Try it
If a line of the records contains the word "TRIG", list it.
=== Section Start ===
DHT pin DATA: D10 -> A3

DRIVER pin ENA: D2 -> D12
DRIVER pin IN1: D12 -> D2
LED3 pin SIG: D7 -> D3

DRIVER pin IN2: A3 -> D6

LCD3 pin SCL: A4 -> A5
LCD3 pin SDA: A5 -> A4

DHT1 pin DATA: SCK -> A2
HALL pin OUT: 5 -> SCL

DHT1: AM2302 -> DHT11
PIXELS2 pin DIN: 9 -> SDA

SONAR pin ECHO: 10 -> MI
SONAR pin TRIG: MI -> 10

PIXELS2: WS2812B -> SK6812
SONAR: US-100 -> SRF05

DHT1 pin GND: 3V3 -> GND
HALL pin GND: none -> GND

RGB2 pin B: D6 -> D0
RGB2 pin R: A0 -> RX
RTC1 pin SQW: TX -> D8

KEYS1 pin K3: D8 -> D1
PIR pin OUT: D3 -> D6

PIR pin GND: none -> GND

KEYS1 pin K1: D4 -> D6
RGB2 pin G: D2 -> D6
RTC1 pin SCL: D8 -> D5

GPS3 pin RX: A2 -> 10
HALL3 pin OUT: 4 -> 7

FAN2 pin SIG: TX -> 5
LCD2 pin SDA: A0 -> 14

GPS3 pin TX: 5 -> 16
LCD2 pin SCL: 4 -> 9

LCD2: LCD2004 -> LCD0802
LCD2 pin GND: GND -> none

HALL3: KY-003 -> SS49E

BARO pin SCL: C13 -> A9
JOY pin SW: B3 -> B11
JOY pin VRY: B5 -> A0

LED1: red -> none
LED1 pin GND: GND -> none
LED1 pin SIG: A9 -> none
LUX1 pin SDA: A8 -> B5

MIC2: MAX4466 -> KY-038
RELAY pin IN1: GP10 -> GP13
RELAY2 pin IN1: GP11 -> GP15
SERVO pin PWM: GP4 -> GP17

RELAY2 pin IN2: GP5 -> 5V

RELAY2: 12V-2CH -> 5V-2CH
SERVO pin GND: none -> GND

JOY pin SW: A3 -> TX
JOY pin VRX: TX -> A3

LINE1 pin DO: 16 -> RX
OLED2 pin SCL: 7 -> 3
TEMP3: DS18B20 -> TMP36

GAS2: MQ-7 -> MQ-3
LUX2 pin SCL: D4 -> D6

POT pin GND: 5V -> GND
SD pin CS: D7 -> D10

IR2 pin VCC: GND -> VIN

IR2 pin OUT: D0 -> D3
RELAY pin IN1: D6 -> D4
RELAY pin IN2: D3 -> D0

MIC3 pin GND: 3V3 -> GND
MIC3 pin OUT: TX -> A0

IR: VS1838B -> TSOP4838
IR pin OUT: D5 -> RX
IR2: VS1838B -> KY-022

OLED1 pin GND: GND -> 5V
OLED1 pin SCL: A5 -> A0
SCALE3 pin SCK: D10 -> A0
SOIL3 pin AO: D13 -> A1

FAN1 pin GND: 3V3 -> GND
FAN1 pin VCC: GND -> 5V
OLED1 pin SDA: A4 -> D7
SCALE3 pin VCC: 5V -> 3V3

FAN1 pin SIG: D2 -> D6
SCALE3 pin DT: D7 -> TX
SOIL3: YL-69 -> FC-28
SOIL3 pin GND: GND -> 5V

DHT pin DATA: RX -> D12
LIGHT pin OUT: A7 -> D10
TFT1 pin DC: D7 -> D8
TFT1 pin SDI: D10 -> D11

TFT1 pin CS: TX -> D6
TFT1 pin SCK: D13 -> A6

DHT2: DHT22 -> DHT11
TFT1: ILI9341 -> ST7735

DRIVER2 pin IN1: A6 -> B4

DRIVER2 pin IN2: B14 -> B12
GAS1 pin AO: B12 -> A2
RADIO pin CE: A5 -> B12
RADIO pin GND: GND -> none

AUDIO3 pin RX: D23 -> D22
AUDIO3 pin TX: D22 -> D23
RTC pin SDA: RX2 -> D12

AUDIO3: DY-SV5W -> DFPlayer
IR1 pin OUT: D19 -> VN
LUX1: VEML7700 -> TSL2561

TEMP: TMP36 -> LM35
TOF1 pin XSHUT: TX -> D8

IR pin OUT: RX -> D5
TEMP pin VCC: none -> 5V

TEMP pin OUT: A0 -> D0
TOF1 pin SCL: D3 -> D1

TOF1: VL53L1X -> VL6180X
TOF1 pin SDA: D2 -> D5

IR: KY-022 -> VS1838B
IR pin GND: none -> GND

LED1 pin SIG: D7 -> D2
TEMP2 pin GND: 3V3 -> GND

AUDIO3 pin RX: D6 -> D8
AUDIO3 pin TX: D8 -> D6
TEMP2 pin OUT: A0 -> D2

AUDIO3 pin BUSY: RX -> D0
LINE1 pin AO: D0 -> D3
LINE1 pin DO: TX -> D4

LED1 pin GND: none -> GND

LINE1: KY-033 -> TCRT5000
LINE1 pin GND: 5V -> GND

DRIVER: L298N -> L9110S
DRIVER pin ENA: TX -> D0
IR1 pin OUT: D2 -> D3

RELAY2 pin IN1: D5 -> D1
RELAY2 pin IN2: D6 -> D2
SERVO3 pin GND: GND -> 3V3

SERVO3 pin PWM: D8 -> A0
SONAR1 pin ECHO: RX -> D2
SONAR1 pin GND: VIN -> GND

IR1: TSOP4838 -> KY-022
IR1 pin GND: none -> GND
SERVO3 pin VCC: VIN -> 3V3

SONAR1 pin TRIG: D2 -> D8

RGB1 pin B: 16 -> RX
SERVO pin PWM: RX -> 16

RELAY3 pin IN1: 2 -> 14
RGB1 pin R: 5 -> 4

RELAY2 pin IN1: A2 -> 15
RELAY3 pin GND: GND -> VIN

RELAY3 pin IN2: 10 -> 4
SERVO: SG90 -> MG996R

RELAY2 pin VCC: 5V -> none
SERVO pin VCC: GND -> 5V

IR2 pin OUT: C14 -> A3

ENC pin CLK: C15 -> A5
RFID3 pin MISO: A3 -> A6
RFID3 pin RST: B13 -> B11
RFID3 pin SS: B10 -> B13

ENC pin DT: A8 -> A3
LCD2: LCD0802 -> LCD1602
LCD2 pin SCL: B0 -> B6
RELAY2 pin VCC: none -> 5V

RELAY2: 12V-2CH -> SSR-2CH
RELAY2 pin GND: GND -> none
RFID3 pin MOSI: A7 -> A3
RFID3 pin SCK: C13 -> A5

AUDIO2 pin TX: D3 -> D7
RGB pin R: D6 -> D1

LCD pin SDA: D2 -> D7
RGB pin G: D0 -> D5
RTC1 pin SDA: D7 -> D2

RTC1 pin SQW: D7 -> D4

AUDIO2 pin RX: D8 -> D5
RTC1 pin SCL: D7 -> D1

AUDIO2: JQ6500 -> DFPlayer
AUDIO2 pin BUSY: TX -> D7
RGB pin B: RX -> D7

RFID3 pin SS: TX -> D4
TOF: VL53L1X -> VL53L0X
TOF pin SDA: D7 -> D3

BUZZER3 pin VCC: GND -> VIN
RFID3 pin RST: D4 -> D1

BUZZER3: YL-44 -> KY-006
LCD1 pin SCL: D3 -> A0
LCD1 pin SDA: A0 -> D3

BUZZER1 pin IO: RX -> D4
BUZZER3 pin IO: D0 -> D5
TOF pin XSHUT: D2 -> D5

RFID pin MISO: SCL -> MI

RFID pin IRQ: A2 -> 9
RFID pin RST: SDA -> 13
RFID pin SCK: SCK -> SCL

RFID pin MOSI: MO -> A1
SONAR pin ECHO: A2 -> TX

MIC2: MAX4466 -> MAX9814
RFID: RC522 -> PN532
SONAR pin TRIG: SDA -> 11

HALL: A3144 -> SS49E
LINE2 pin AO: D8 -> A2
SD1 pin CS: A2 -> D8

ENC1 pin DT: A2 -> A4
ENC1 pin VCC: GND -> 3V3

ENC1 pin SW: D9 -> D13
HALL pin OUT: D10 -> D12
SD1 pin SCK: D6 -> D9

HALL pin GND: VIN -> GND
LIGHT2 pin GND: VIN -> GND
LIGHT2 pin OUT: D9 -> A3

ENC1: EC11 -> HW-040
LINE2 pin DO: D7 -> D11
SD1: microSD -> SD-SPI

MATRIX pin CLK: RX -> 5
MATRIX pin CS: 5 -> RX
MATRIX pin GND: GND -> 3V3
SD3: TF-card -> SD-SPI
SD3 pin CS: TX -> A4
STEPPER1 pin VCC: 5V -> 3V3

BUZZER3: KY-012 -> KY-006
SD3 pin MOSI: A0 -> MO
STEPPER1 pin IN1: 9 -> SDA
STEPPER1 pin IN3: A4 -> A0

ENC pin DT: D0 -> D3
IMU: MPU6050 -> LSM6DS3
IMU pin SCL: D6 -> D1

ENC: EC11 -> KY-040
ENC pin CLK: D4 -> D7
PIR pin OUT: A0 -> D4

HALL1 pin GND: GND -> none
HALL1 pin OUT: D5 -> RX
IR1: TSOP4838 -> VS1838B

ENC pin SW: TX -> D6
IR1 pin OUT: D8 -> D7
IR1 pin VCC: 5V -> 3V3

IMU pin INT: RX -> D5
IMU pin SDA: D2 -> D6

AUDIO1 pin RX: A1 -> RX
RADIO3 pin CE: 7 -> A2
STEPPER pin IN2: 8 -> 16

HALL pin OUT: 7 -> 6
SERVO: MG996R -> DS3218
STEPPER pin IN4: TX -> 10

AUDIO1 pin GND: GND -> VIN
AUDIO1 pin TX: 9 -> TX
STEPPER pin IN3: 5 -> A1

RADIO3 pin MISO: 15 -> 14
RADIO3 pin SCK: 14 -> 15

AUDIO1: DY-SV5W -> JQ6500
=== Section End ===
Task result
SONAR pin TRIG: MI -> 10
SONAR1 pin TRIG: D2 -> D8
SONAR pin TRIG: SDA -> 11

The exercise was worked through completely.